▶ **TASK DESCRIPTION**
Copy every record exactly as it stands. Leave the pictures out.
───── RECORDS FOR PROCESSING ─────
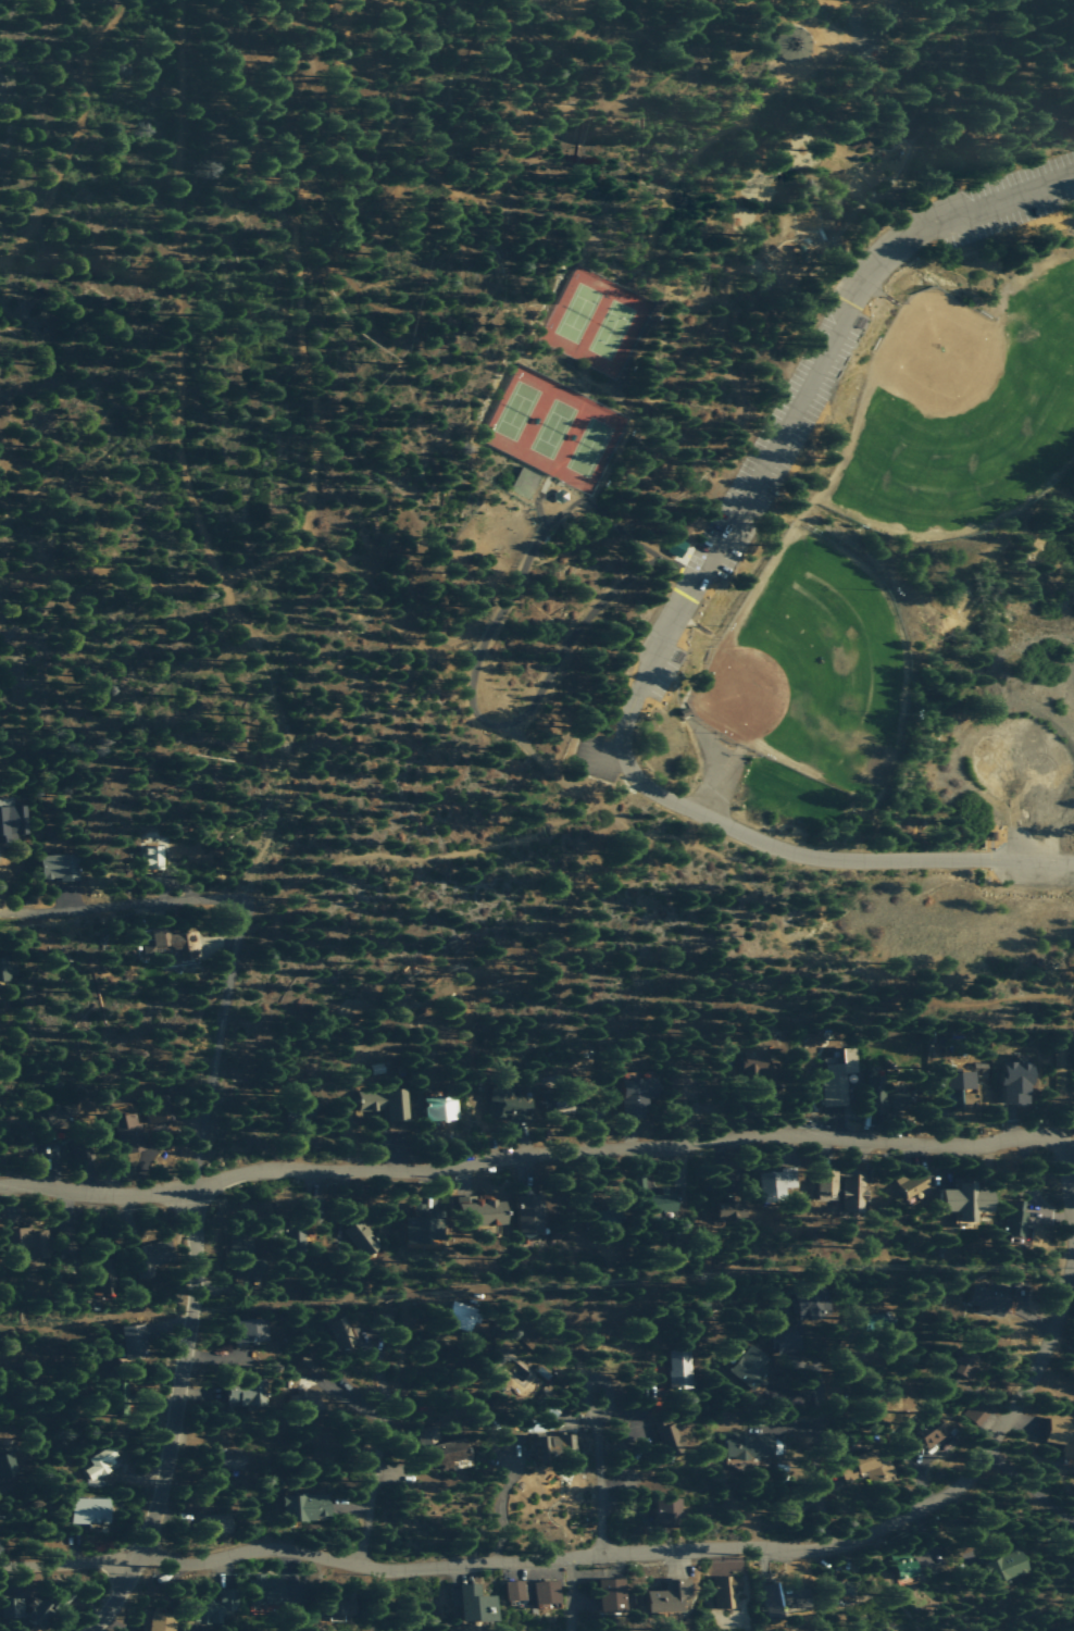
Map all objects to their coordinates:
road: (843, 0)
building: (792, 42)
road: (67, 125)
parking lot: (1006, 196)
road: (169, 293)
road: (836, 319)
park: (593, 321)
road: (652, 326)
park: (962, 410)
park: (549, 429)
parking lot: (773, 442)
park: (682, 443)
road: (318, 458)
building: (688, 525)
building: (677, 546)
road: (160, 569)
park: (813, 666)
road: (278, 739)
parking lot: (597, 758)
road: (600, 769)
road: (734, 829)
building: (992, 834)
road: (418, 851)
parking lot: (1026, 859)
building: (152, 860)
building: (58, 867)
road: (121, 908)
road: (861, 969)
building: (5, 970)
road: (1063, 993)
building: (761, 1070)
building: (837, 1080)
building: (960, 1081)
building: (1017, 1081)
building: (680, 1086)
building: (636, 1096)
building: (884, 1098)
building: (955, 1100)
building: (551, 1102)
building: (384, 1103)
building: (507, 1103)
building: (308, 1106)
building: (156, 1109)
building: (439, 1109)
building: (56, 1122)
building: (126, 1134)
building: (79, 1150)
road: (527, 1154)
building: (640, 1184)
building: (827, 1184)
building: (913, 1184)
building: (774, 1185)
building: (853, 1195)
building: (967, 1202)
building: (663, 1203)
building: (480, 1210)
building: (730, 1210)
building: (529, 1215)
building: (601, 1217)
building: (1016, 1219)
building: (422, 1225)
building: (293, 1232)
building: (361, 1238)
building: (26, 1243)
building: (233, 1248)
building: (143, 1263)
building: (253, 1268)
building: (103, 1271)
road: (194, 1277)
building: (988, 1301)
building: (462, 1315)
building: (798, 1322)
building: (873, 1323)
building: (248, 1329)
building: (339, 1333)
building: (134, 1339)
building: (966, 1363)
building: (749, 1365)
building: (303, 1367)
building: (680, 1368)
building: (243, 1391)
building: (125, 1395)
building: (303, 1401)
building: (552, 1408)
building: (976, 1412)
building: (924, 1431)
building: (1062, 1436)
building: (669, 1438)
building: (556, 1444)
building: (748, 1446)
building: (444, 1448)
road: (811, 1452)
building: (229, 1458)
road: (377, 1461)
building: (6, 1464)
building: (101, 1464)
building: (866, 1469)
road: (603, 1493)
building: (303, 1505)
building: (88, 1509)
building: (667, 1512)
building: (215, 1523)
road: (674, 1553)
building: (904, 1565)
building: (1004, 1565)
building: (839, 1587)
─────
▶ **OUTPUT OF THE EXERCISE**
Map all objects to their coordinates:
road: (843, 0)
building: (792, 42)
road: (67, 125)
parking lot: (1006, 196)
road: (169, 293)
road: (836, 319)
park: (593, 321)
road: (652, 326)
park: (962, 410)
park: (549, 429)
parking lot: (773, 442)
park: (682, 443)
road: (318, 458)
building: (688, 525)
building: (677, 546)
road: (160, 569)
park: (813, 666)
road: (278, 739)
parking lot: (597, 758)
road: (600, 769)
road: (734, 829)
building: (992, 834)
road: (418, 851)
parking lot: (1026, 859)
building: (152, 860)
building: (58, 867)
road: (121, 908)
road: (861, 969)
building: (5, 970)
road: (1063, 993)
building: (761, 1070)
building: (837, 1080)
building: (960, 1081)
building: (1017, 1081)
building: (680, 1086)
building: (636, 1096)
building: (884, 1098)
building: (955, 1100)
building: (551, 1102)
building: (384, 1103)
building: (507, 1103)
building: (308, 1106)
building: (156, 1109)
building: (439, 1109)
building: (56, 1122)
building: (126, 1134)
building: (79, 1150)
road: (527, 1154)
building: (640, 1184)
building: (827, 1184)
building: (913, 1184)
building: (774, 1185)
building: (853, 1195)
building: (967, 1202)
building: (663, 1203)
building: (480, 1210)
building: (730, 1210)
building: (529, 1215)
building: (601, 1217)
building: (1016, 1219)
building: (422, 1225)
building: (293, 1232)
building: (361, 1238)
building: (26, 1243)
building: (233, 1248)
building: (143, 1263)
building: (253, 1268)
building: (103, 1271)
road: (194, 1277)
building: (988, 1301)
building: (462, 1315)
building: (798, 1322)
building: (873, 1323)
building: (248, 1329)
building: (339, 1333)
building: (134, 1339)
building: (966, 1363)
building: (749, 1365)
building: (303, 1367)
building: (680, 1368)
building: (243, 1391)
building: (125, 1395)
building: (303, 1401)
building: (552, 1408)
building: (976, 1412)
building: (924, 1431)
building: (1062, 1436)
building: (669, 1438)
building: (556, 1444)
building: (748, 1446)
building: (444, 1448)
road: (811, 1452)
building: (229, 1458)
road: (377, 1461)
building: (6, 1464)
building: (101, 1464)
building: (866, 1469)
road: (603, 1493)
building: (303, 1505)
building: (88, 1509)
building: (667, 1512)
building: (215, 1523)
road: (674, 1553)
building: (904, 1565)
building: (1004, 1565)
building: (839, 1587)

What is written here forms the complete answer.